#### WHAT THE EXERCISE ASKS:
What follows is a set of records. Retype them exactly, leaving out the pictures.

#### SUPPLIED INFORMATION:
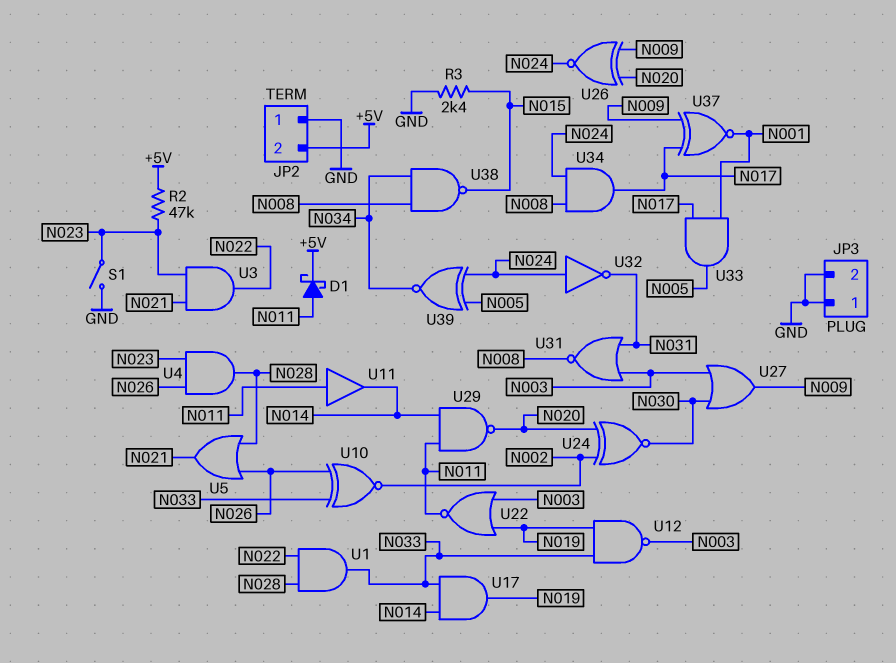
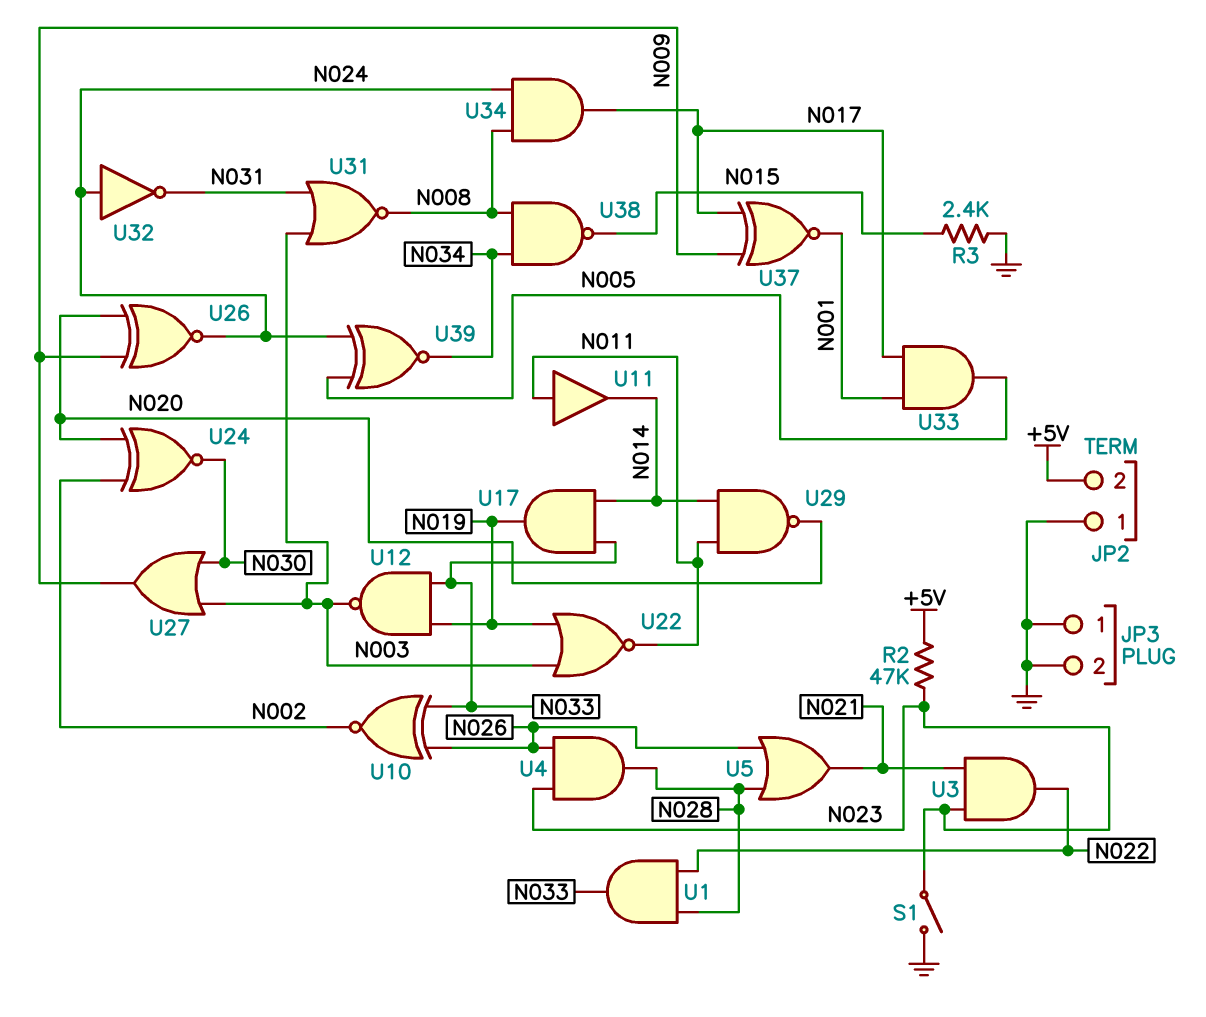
D1: schottky (A N011, K +5V) -> none

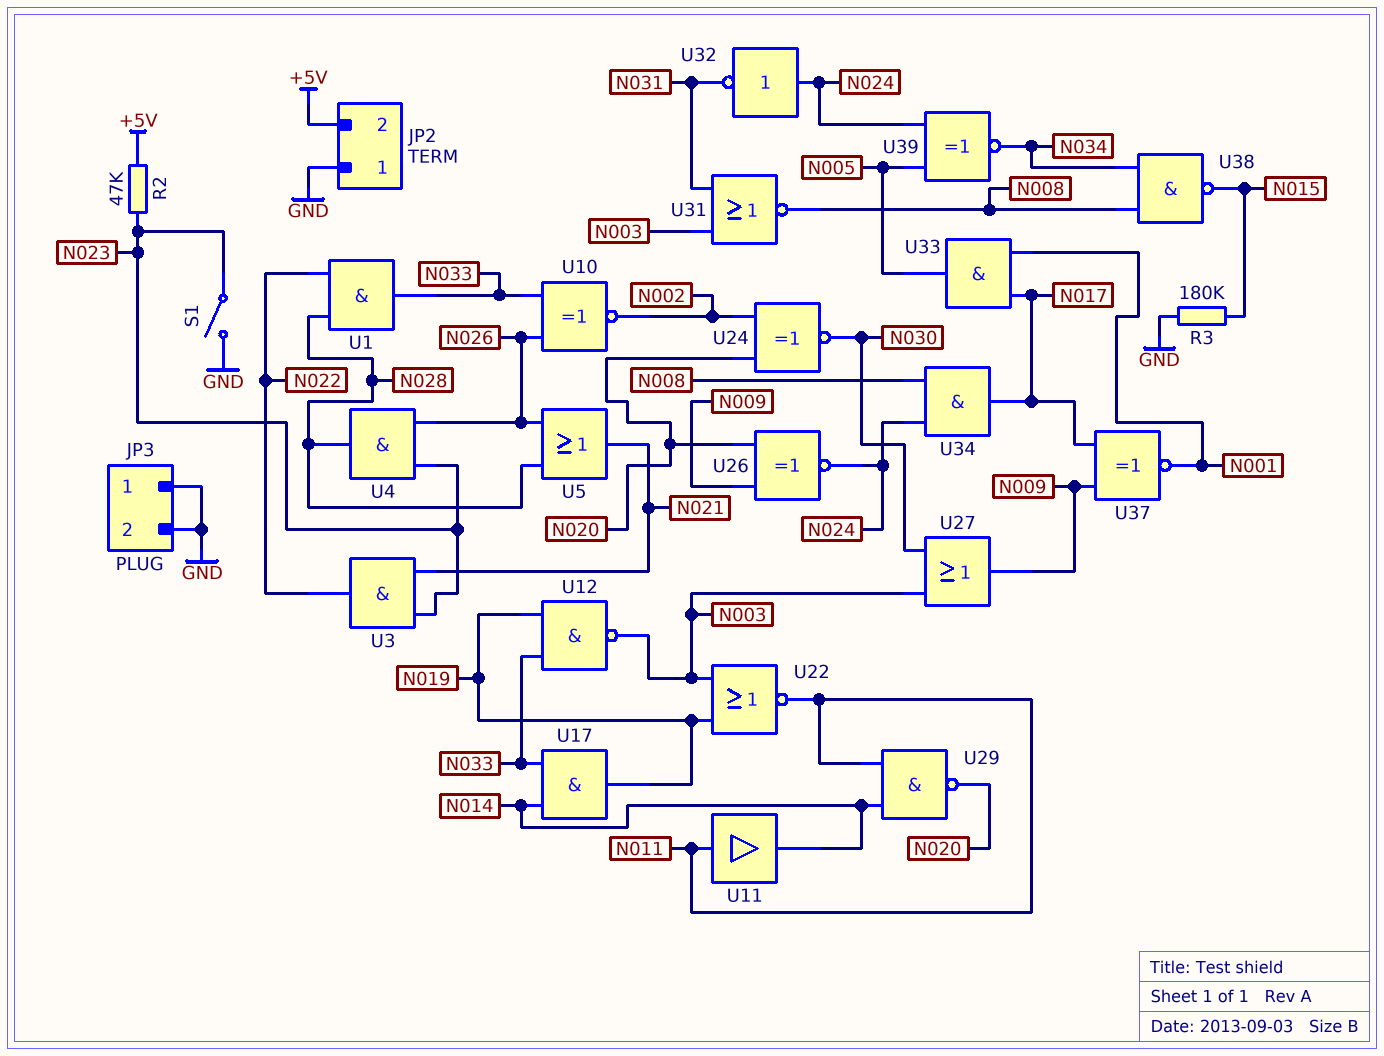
R3: 2.4k (GND, N015) -> 180k (GND, N015)

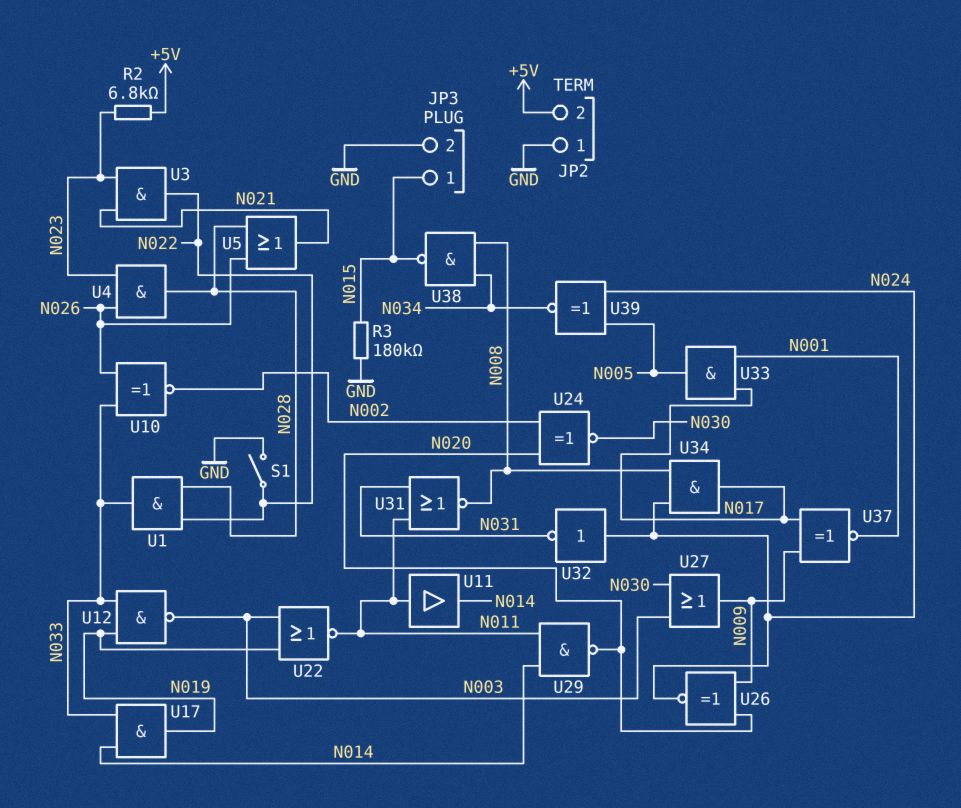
JP3 pin 1: GND -> N015
R2: 47k (+5V, N023) -> 6.8k (+5V, N023)
S1: switch (GND, N023) -> switch (GND, N022)
U31: NOR (in N003, in N031, out N008) -> NOR (in N011, in N031, out N008)

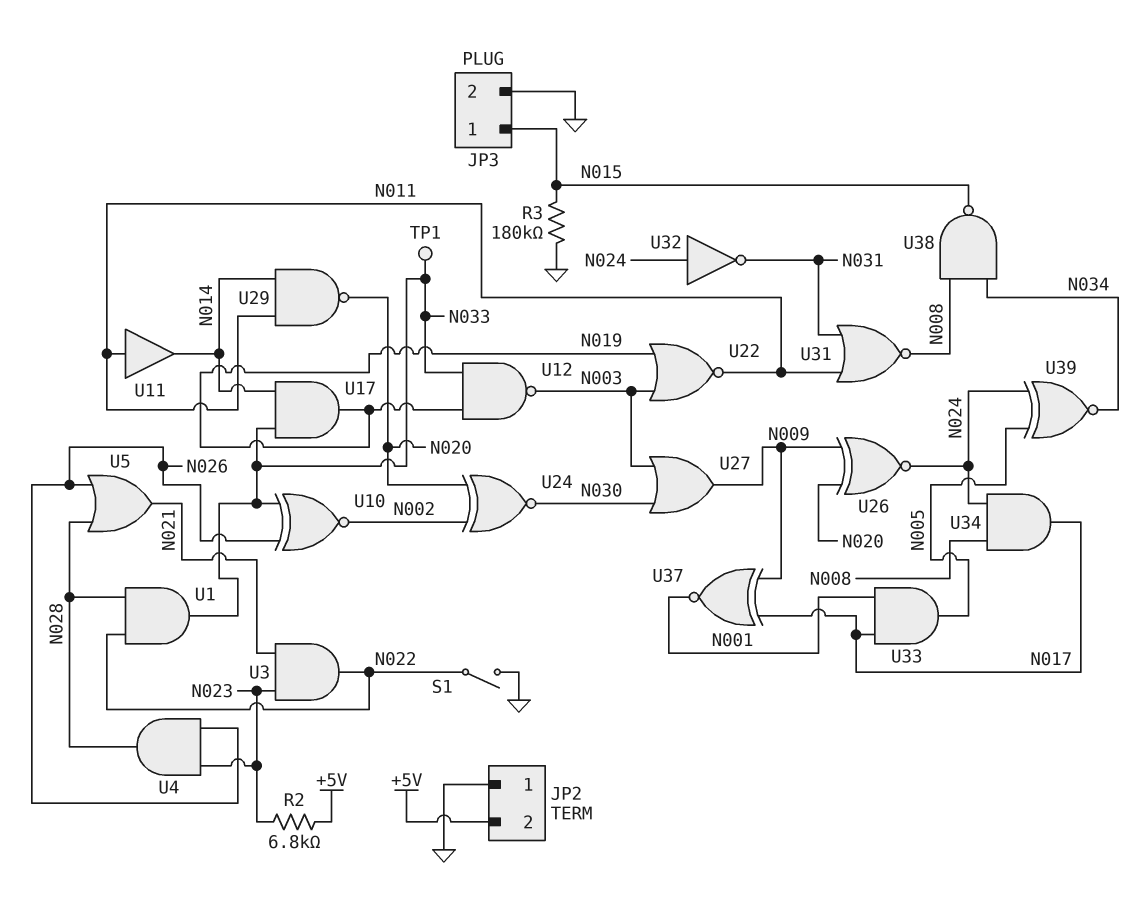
TP1: none -> test point (N033)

#### REPLY TO THE TASK:
D1: schottky (A N011, K +5V) -> none

R3: 2.4k (GND, N015) -> 180k (GND, N015)

JP3 pin 1: GND -> N015
R2: 47k (+5V, N023) -> 6.8k (+5V, N023)
S1: switch (GND, N023) -> switch (GND, N022)
U31: NOR (in N003, in N031, out N008) -> NOR (in N011, in N031, out N008)

TP1: none -> test point (N033)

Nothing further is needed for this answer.